SET EXERCISE — Rewrite the listing below as a JSON list of strings, one string for each line, and leave out the blank lines.

[RAW RECORDS start]

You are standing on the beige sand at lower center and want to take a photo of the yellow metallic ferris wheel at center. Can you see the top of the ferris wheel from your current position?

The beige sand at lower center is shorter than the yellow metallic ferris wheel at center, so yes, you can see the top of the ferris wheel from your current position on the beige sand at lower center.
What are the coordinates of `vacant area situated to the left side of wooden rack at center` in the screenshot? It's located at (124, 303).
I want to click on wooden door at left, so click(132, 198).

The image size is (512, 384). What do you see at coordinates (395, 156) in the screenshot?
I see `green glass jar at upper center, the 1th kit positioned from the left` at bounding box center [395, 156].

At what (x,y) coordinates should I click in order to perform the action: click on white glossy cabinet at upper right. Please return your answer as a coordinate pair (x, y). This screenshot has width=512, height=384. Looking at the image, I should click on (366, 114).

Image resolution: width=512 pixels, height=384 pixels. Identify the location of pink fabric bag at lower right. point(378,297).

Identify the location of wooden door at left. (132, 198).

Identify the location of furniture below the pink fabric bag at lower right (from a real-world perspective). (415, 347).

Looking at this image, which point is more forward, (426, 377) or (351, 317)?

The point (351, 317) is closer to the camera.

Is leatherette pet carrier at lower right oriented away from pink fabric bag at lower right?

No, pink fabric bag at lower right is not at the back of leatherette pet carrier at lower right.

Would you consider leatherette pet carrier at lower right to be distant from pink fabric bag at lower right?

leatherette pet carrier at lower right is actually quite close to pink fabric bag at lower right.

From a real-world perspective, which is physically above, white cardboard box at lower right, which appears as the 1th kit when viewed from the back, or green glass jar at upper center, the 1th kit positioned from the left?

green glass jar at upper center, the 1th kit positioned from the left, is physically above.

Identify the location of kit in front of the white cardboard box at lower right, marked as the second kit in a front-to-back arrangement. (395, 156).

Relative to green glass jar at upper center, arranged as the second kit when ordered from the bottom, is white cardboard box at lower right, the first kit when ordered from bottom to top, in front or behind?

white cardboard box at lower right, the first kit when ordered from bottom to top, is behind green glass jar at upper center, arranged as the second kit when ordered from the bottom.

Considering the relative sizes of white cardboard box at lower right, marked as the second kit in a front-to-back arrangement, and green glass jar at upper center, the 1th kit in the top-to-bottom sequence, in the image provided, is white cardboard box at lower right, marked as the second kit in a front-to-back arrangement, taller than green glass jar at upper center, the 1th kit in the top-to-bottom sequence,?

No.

[RAW RECORDS end]

COMPLETED EXERCISE —
[
  "You are standing on the beige sand at lower center and want to take a photo of the yellow metallic ferris wheel at center. Can you see the top of the ferris wheel from your current position?",
  "The beige sand at lower center is shorter than the yellow metallic ferris wheel at center, so yes, you can see the top of the ferris wheel from your current position on the beige sand at lower center.",
  "What are the coordinates of `vacant area situated to the left side of wooden rack at center` in the screenshot? It's located at (124, 303).",
  "I want to click on wooden door at left, so click(132, 198).",
  "The image size is (512, 384). What do you see at coordinates (395, 156) in the screenshot?",
  "I see `green glass jar at upper center, the 1th kit positioned from the left` at bounding box center [395, 156].",
  "At what (x,y) coordinates should I click in order to perform the action: click on white glossy cabinet at upper right. Please return your answer as a coordinate pair (x, y). This screenshot has width=512, height=384. Looking at the image, I should click on (366, 114).",
  "Image resolution: width=512 pixels, height=384 pixels. Identify the location of pink fabric bag at lower right. point(378,297).",
  "Identify the location of wooden door at left. (132, 198).",
  "Identify the location of furniture below the pink fabric bag at lower right (from a real-world perspective). (415, 347).",
  "Looking at this image, which point is more forward, (426, 377) or (351, 317)?",
  "The point (351, 317) is closer to the camera.",
  "Is leatherette pet carrier at lower right oriented away from pink fabric bag at lower right?",
  "No, pink fabric bag at lower right is not at the back of leatherette pet carrier at lower right.",
  "Would you consider leatherette pet carrier at lower right to be distant from pink fabric bag at lower right?",
  "leatherette pet carrier at lower right is actually quite close to pink fabric bag at lower right.",
  "From a real-world perspective, which is physically above, white cardboard box at lower right, which appears as the 1th kit when viewed from the back, or green glass jar at upper center, the 1th kit positioned from the left?",
  "green glass jar at upper center, the 1th kit positioned from the left, is physically above.",
  "Identify the location of kit in front of the white cardboard box at lower right, marked as the second kit in a front-to-back arrangement. (395, 156).",
  "Relative to green glass jar at upper center, arranged as the second kit when ordered from the bottom, is white cardboard box at lower right, the first kit when ordered from bottom to top, in front or behind?",
  "white cardboard box at lower right, the first kit when ordered from bottom to top, is behind green glass jar at upper center, arranged as the second kit when ordered from the bottom.",
  "Considering the relative sizes of white cardboard box at lower right, marked as the second kit in a front-to-back arrangement, and green glass jar at upper center, the 1th kit in the top-to-bottom sequence, in the image provided, is white cardboard box at lower right, marked as the second kit in a front-to-back arrangement, taller than green glass jar at upper center, the 1th kit in the top-to-bottom sequence,?",
  "No."
]